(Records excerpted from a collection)
= = = =
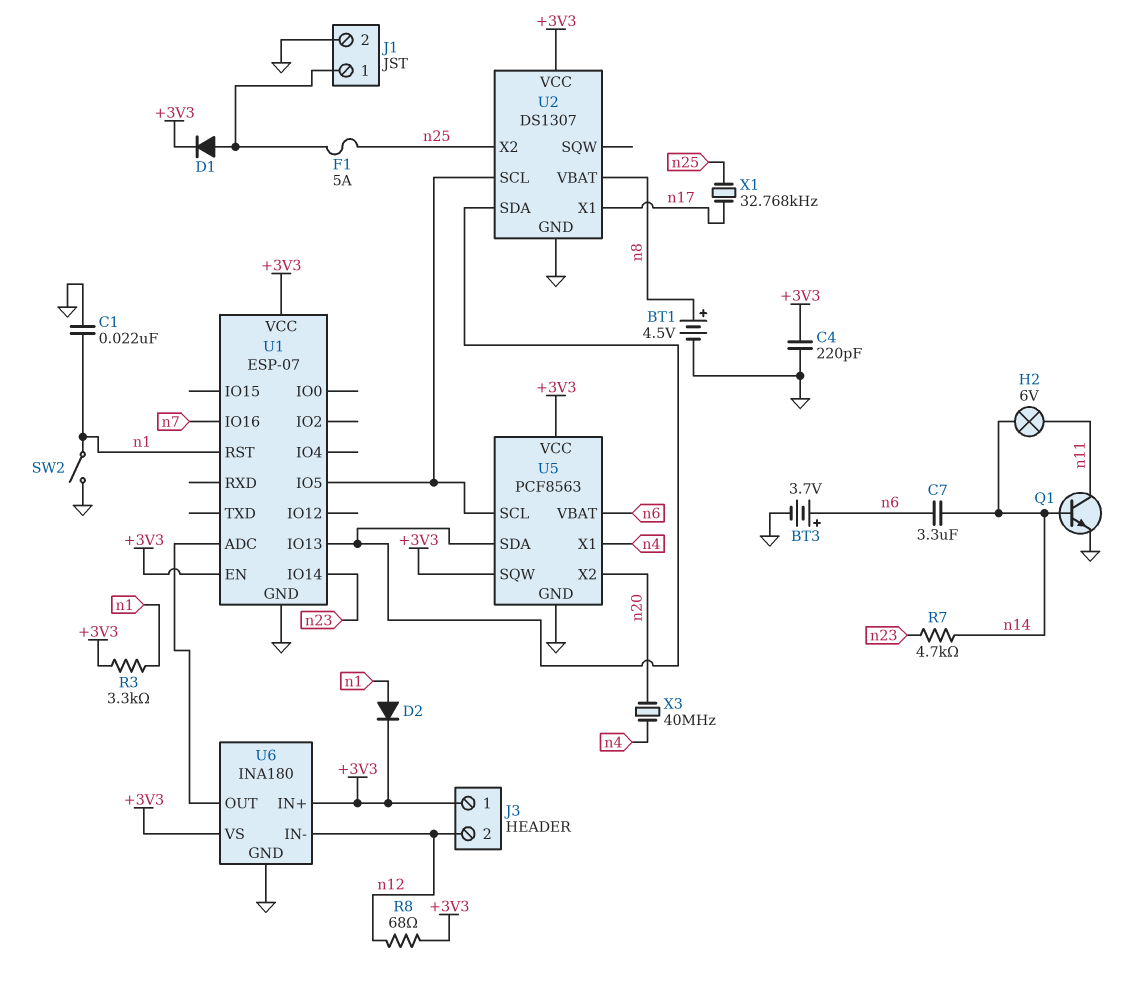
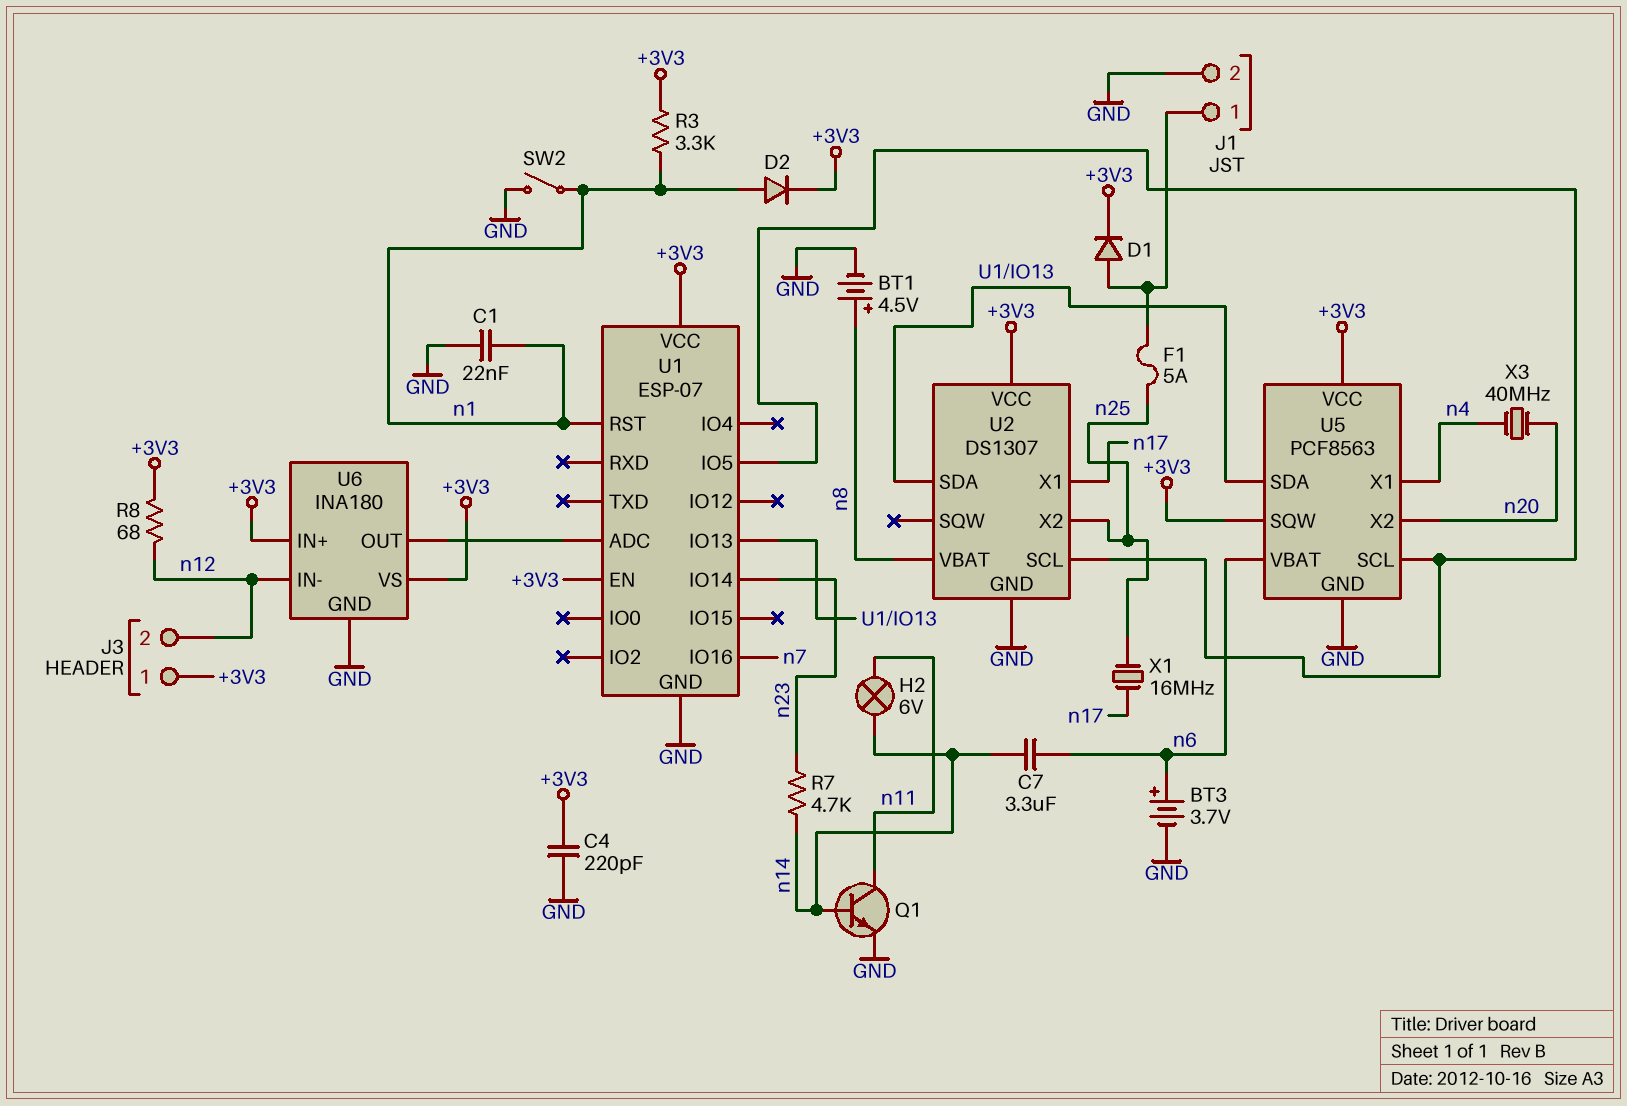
X1: 32.768kHz (n17, n25) -> 16MHz (n17, n25)

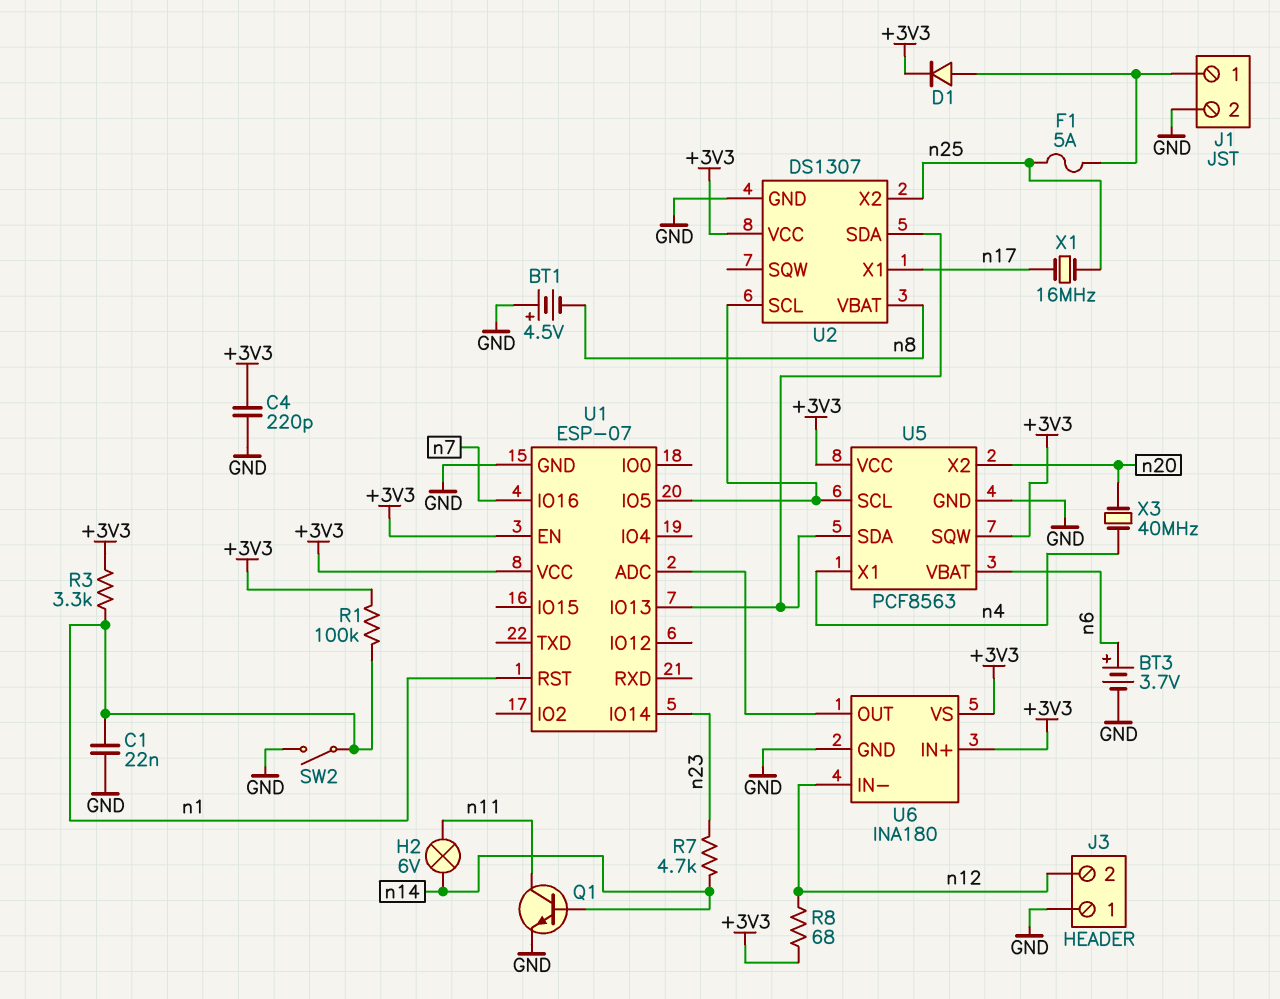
BT1: 4.5V (plus n8, minus GND) -> 4.5V (plus GND, minus n8)
C7: 3.3uF (n6, n14) -> none
D2: diode (A n1, K +3V3) -> none
J3 pin 1: +3V3 -> GND
R1: none -> 100k (+3V3, n1)

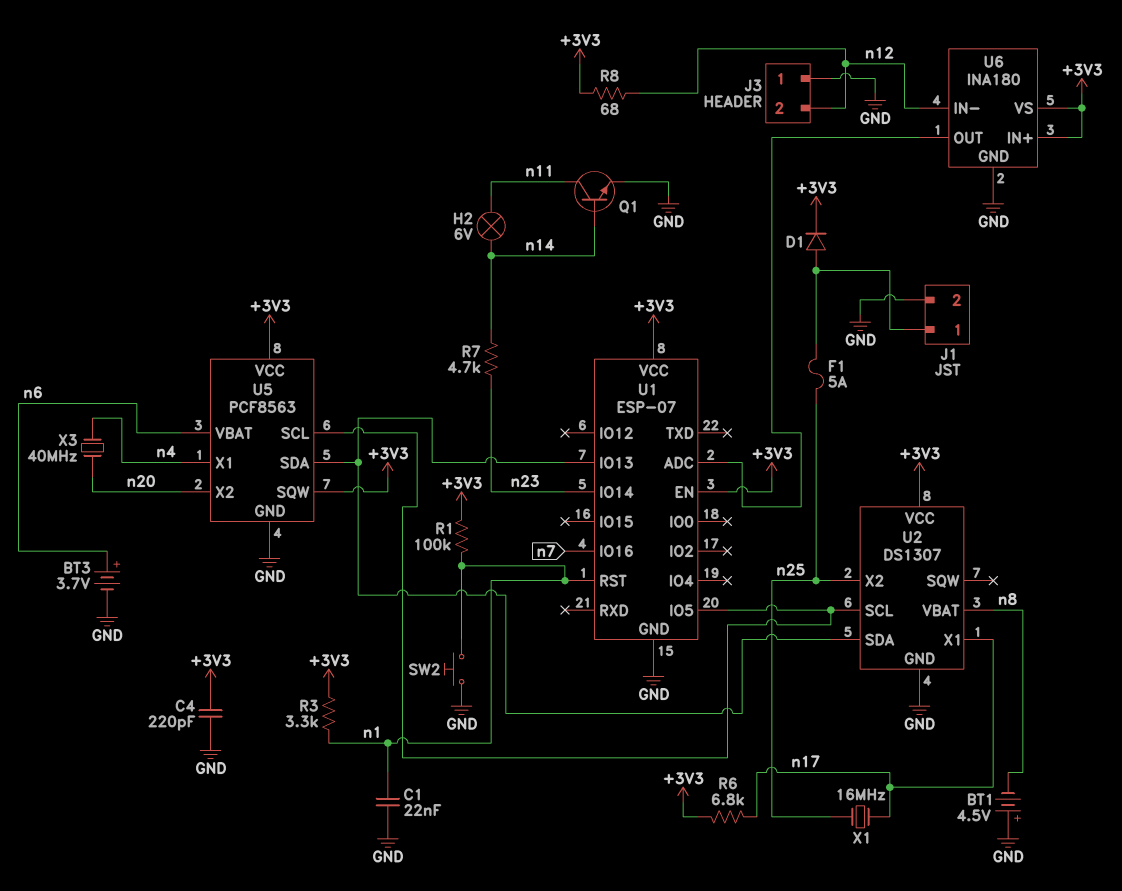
R6: none -> 6.8k (+3V3, n17)
SW2: switch (GND, n1) -> button (GND, n1)

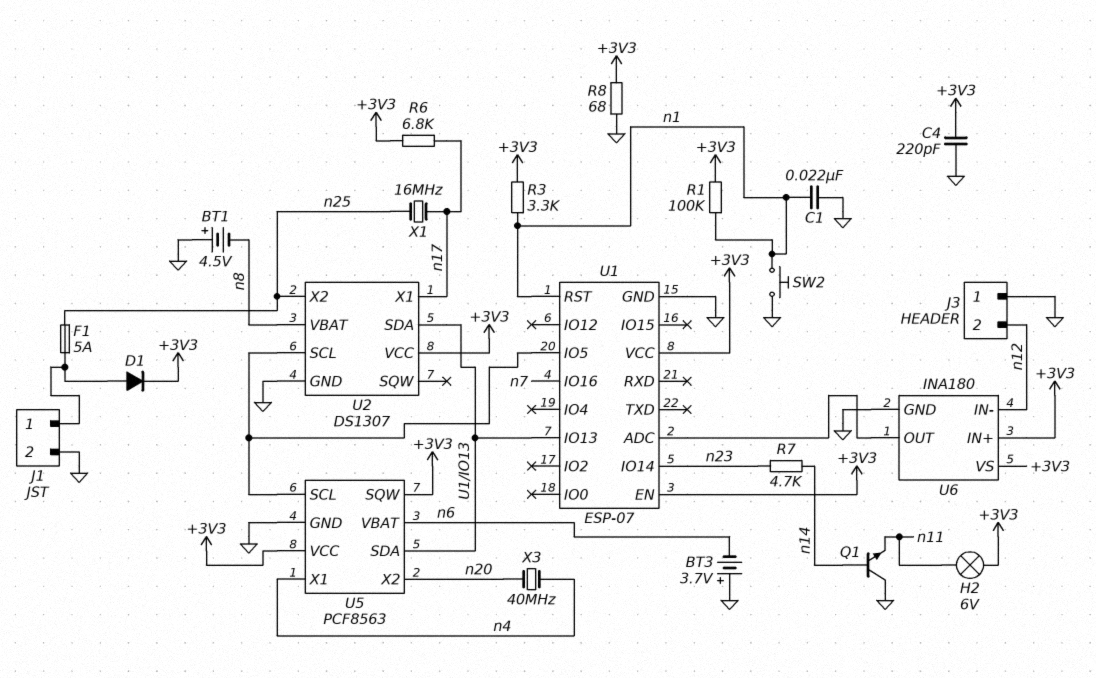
BT3: 3.7V (plus n6, minus GND) -> 3.7V (plus GND, minus n6)
H2: lamp 6V (n11, n14) -> lamp 6V (+3V3, n11)
Q1: NPN (B n14, C n11, E GND) -> NPN (B n14, C GND, E n11)
R8: 68 (+3V3, n12) -> 68 (+3V3, GND)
= = = =
| Description of the task |
Leaving every picture out, return the lines from the one containing "R6: none -> 6.8k (+3V3, n17)" through the last line of the records exactly.

| Solution for this exercise |
R6: none -> 6.8k (+3V3, n17)
SW2: switch (GND, n1) -> button (GND, n1)

BT3: 3.7V (plus n6, minus GND) -> 3.7V (plus GND, minus n6)
H2: lamp 6V (n11, n14) -> lamp 6V (+3V3, n11)
Q1: NPN (B n14, C n11, E GND) -> NPN (B n14, C GND, E n11)
R8: 68 (+3V3, n12) -> 68 (+3V3, GND)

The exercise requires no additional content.